■ Data for the task:

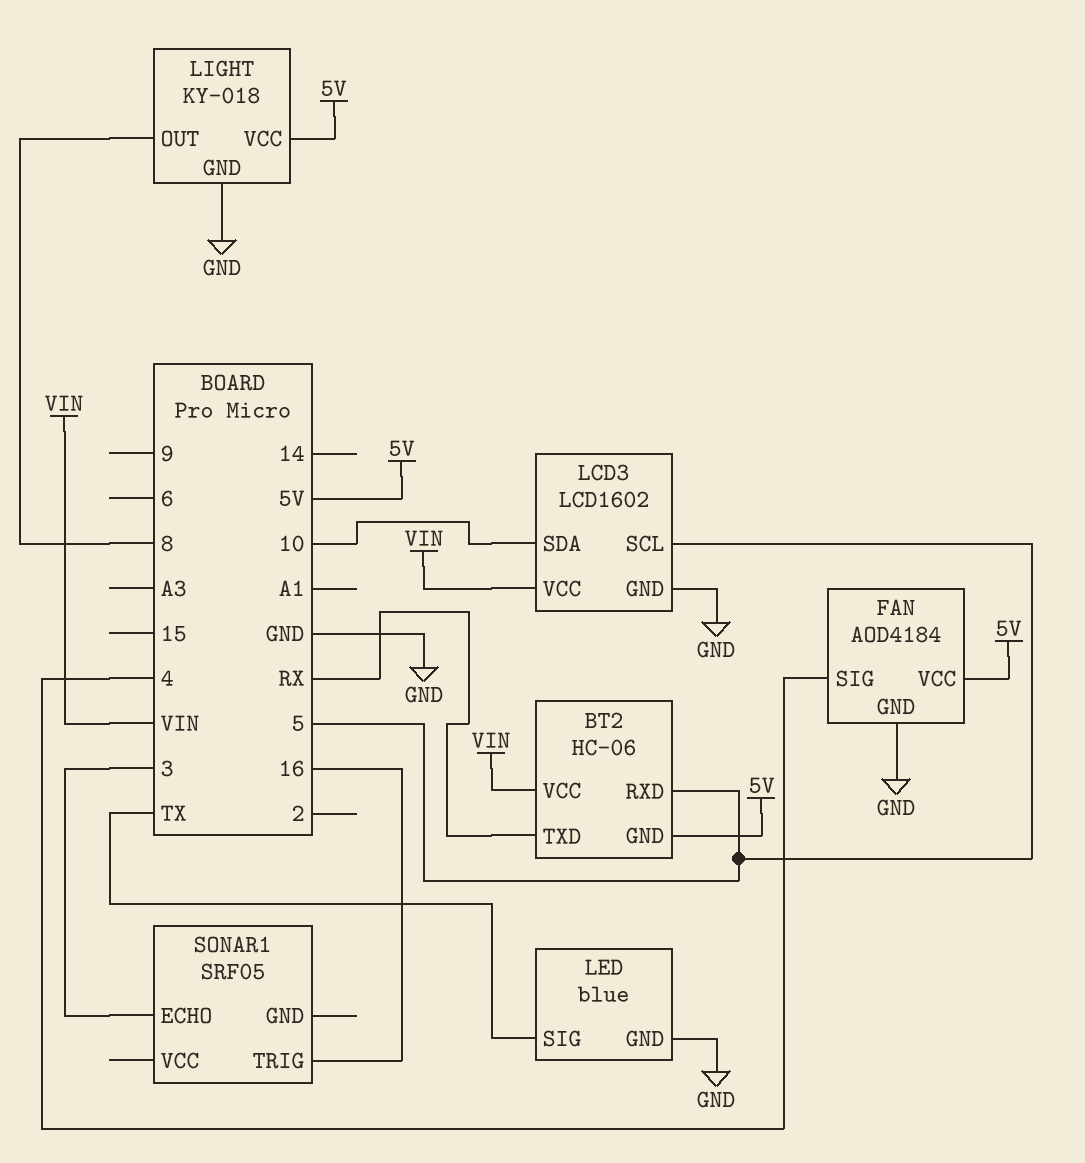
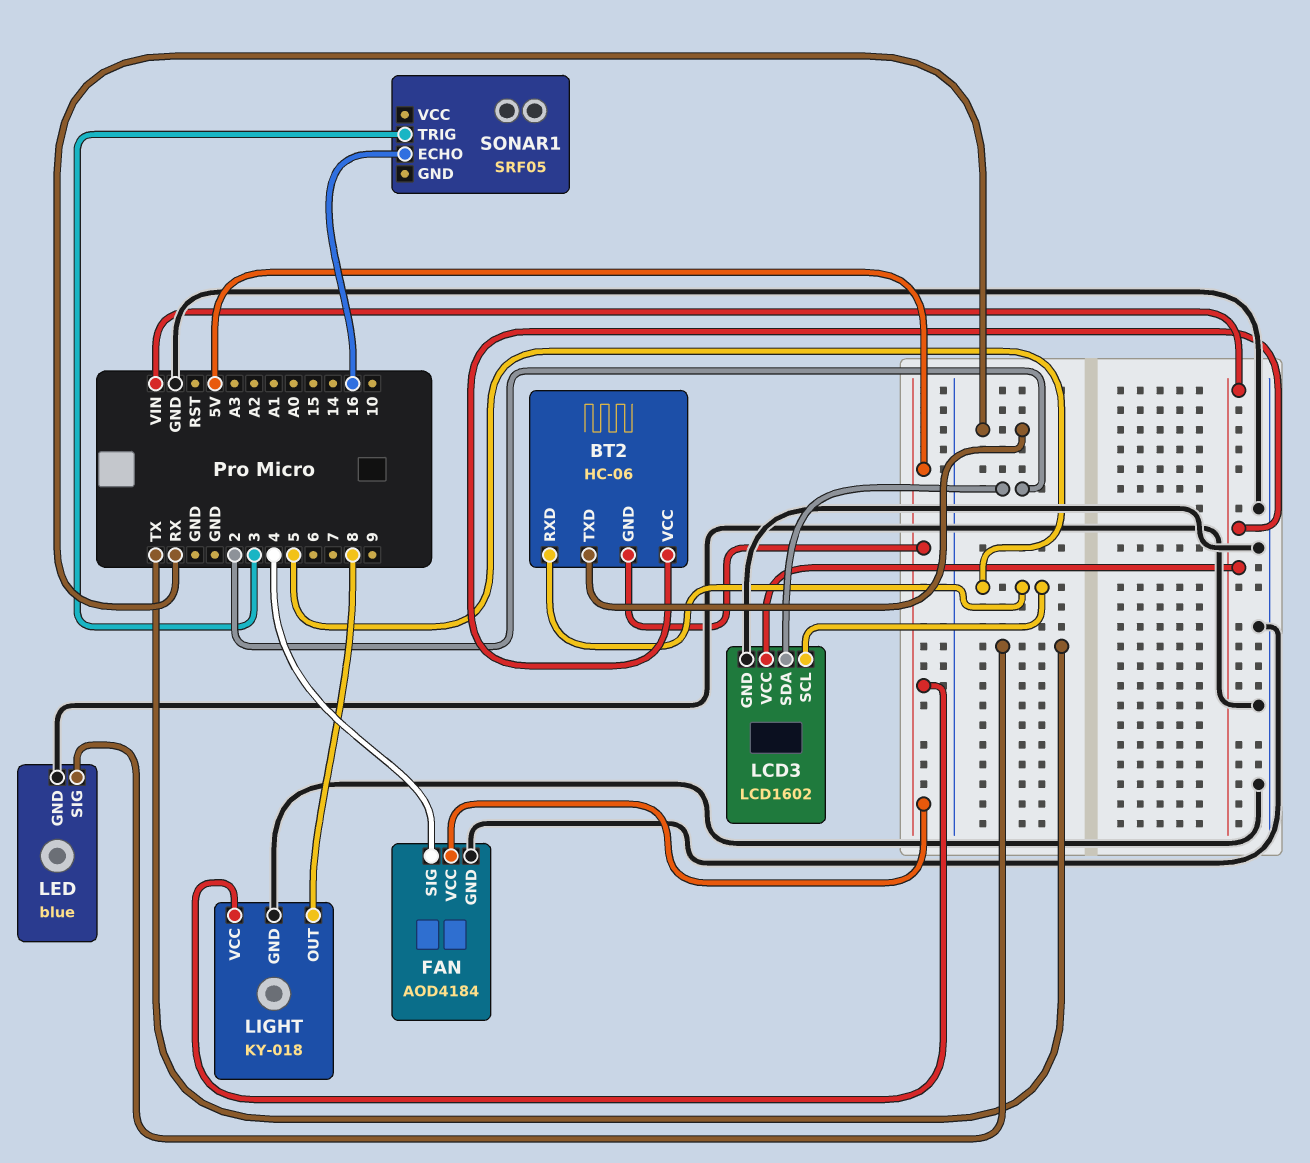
LCD3 pin SDA: 10 -> 2
SONAR1 pin ECHO: 3 -> 16
SONAR1 pin TRIG: 16 -> 3

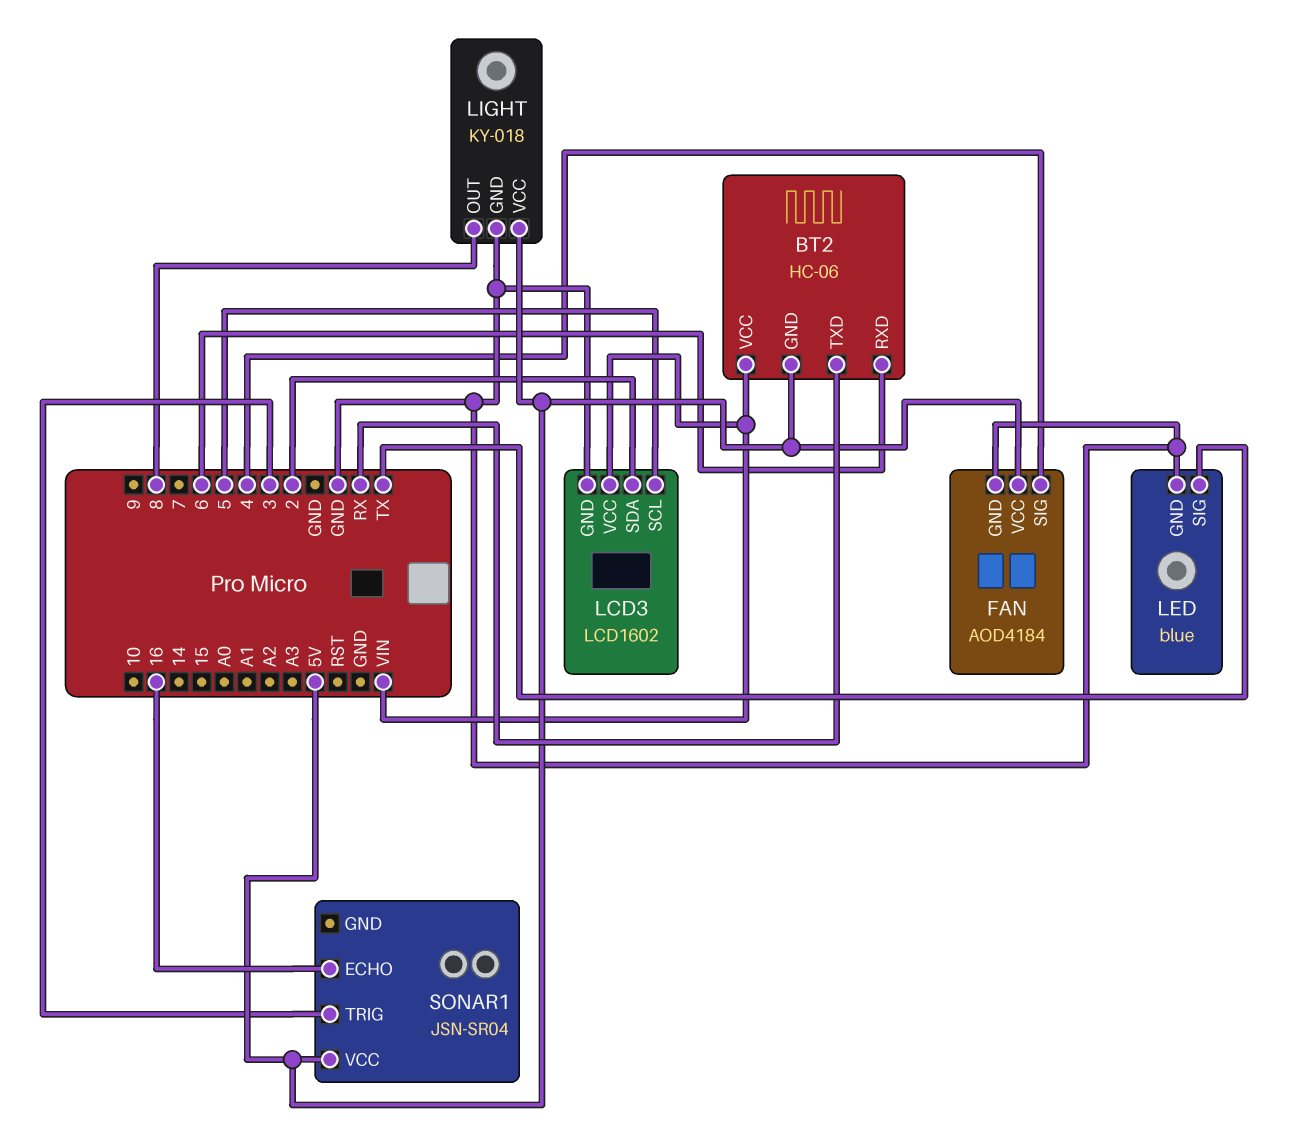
BT2 pin RXD: 5 -> 6
SONAR1: SRF05 -> JSN-SR04
SONAR1 pin VCC: none -> 5V

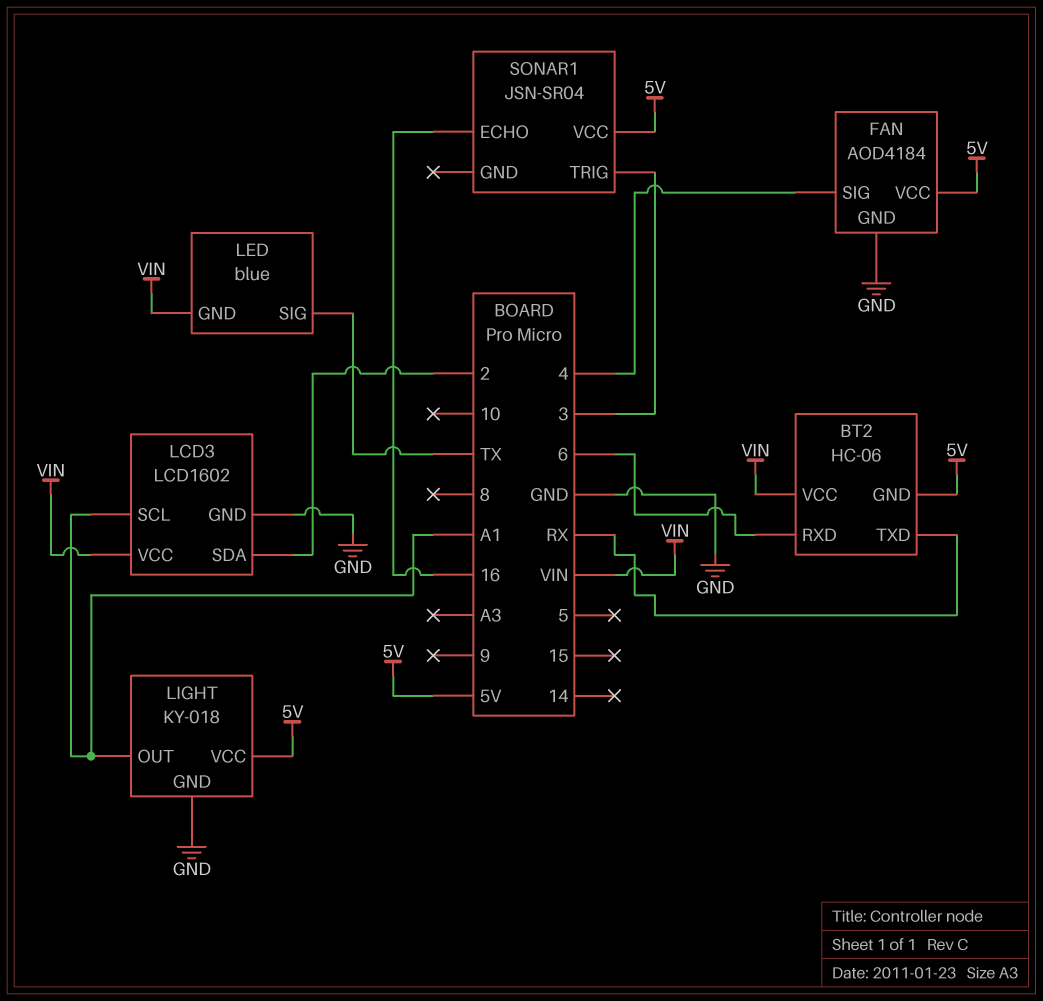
LCD3 pin SCL: 5 -> A1
LED pin GND: GND -> VIN
LIGHT pin OUT: 8 -> A1

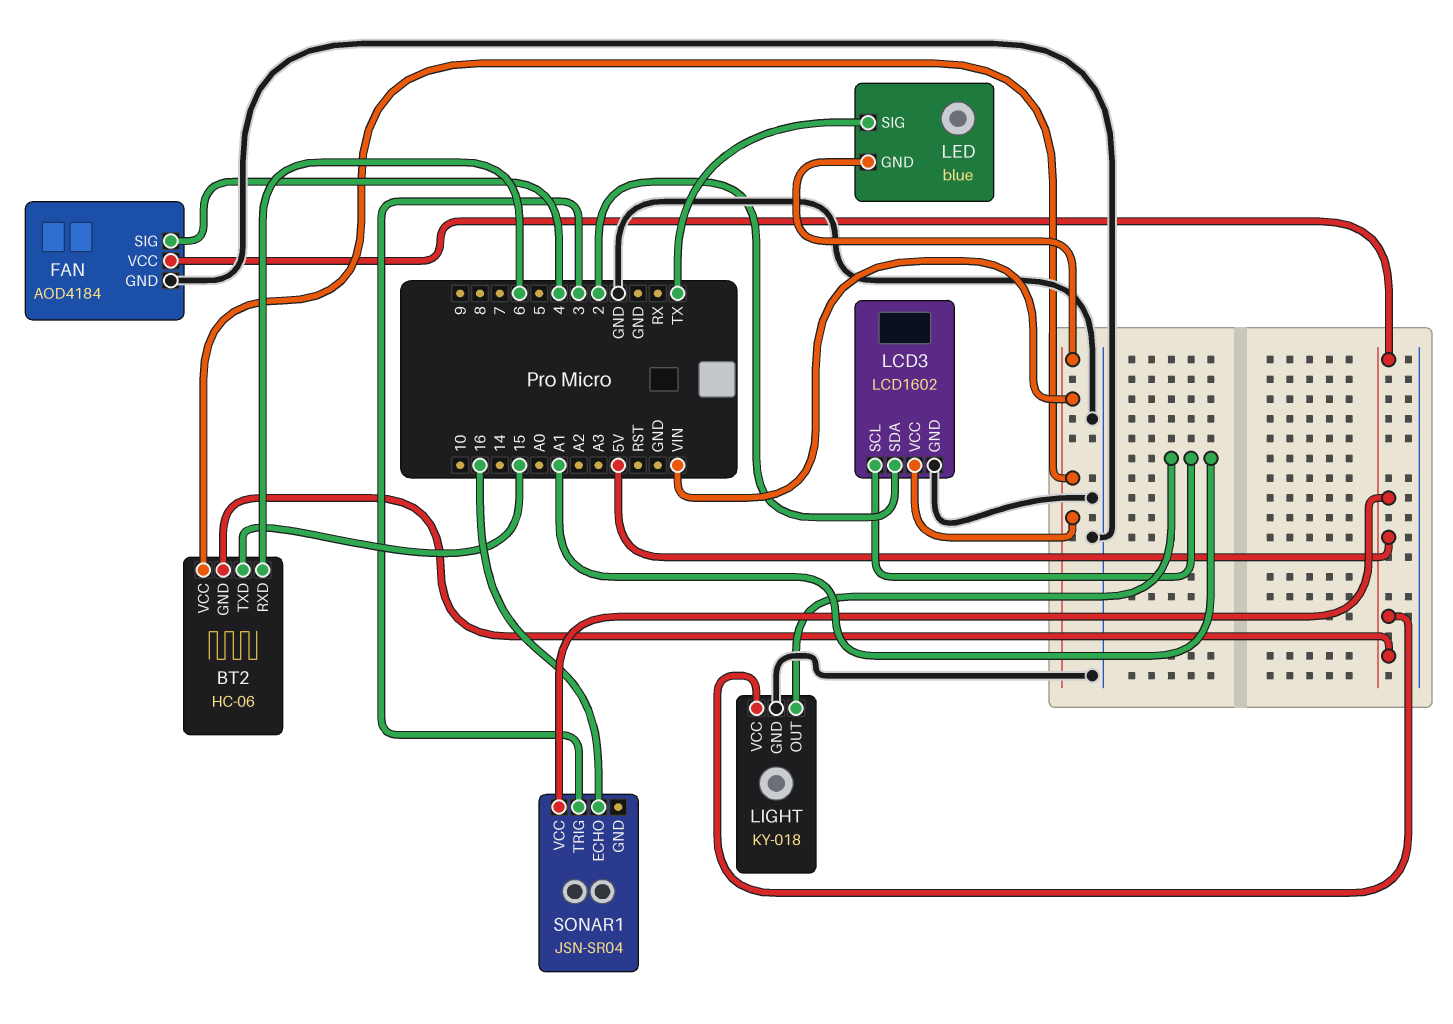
BT2 pin TXD: RX -> 15

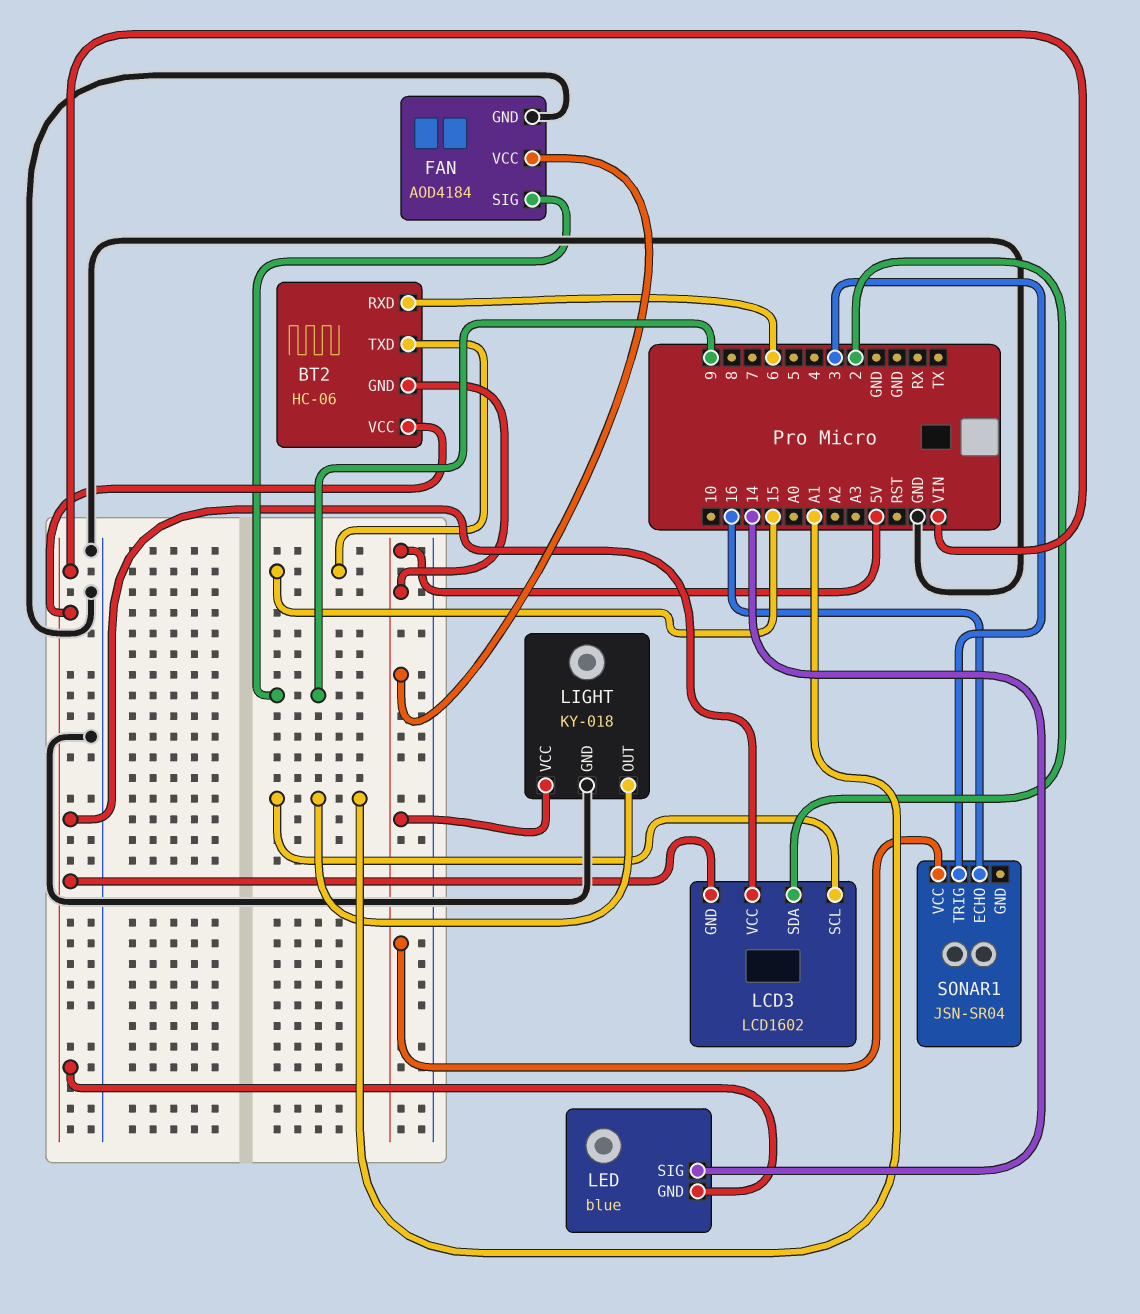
FAN pin SIG: 4 -> 9
LCD3 pin GND: GND -> VIN
LED pin SIG: TX -> 14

■ Task item: Starting with the line that holds "SONAR1 pin TRIG: 16 -> 3", transcribe exactly each line through the last one of the material above, and nothing else. Do not include pictures.

■ Your response:
SONAR1 pin TRIG: 16 -> 3

BT2 pin RXD: 5 -> 6
SONAR1: SRF05 -> JSN-SR04
SONAR1 pin VCC: none -> 5V

LCD3 pin SCL: 5 -> A1
LED pin GND: GND -> VIN
LIGHT pin OUT: 8 -> A1

BT2 pin TXD: RX -> 15

FAN pin SIG: 4 -> 9
LCD3 pin GND: GND -> VIN
LED pin SIG: TX -> 14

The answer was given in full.